== The task ==
Copy out every line of the data that has the word "camera" somewhere in it.
──────────
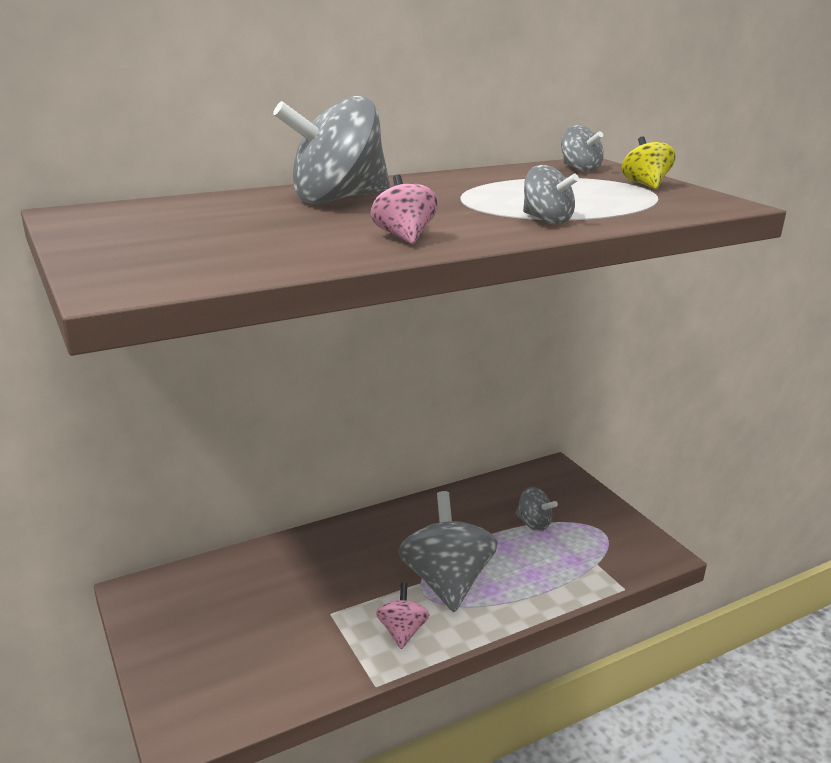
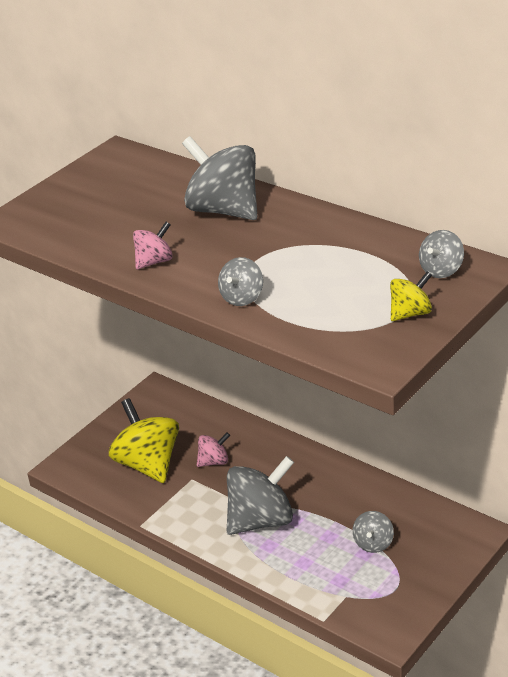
camera: 70 degrees right, 10 degrees up
(267, 641) = (148, 464): none -> yellow spinning top
(402, 631) = (195, 518): pink spinning top -> pink spinning top (214, 461)

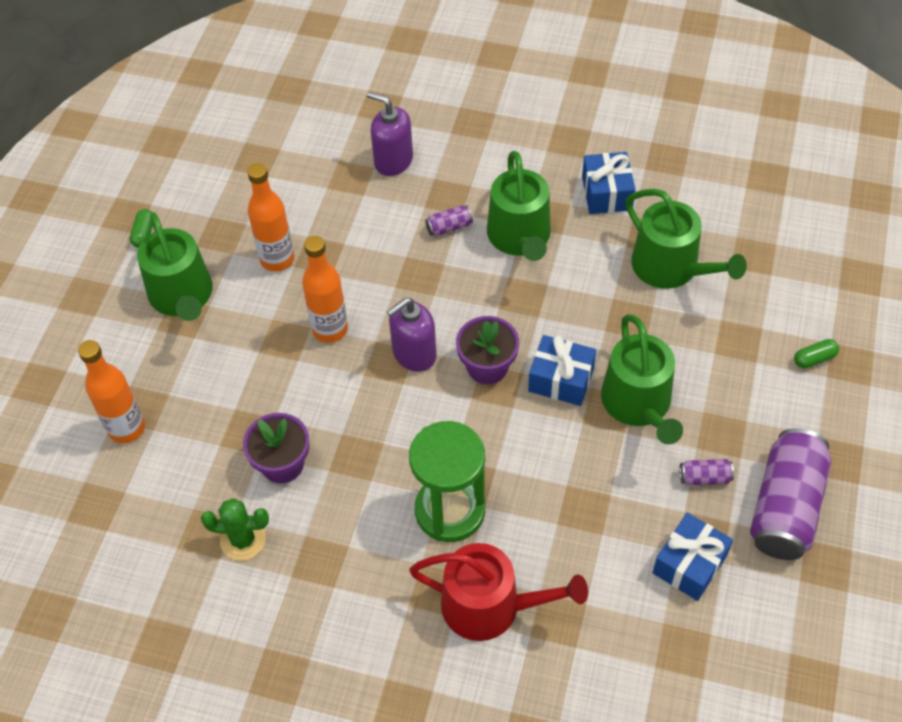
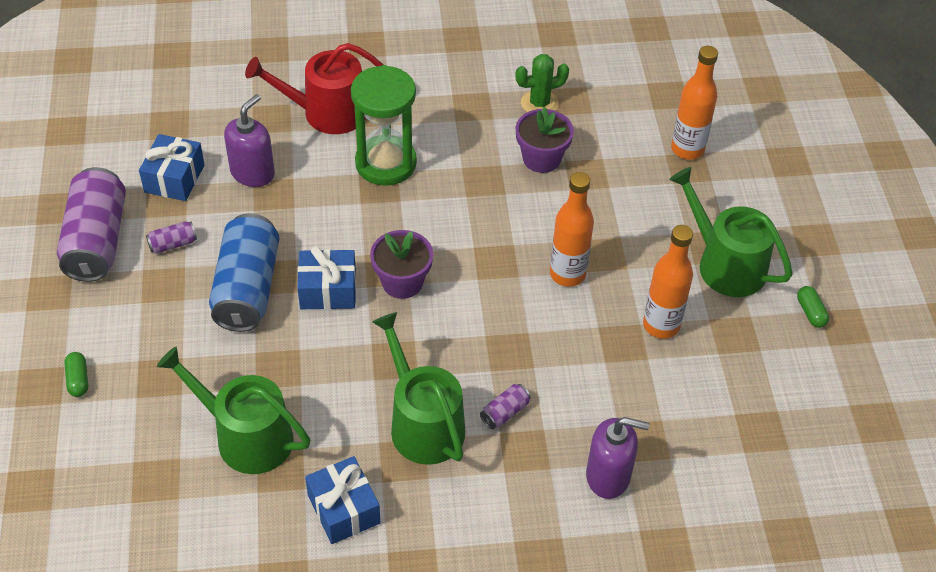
camera: 155 degrees right, 5 degrees down
(414, 354) = (476, 274): purple soap dispenser -> purple soap dispenser (253, 173)
(639, 405) = (247, 288): green watering can -> blue can
(814, 359) = (78, 380): green capsule -> green capsule turned 60 degrees counterclockwise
──────────
== Result of this exercise ==
camera: 70 degrees right, 10 degrees up
camera: 155 degrees right, 5 degrees down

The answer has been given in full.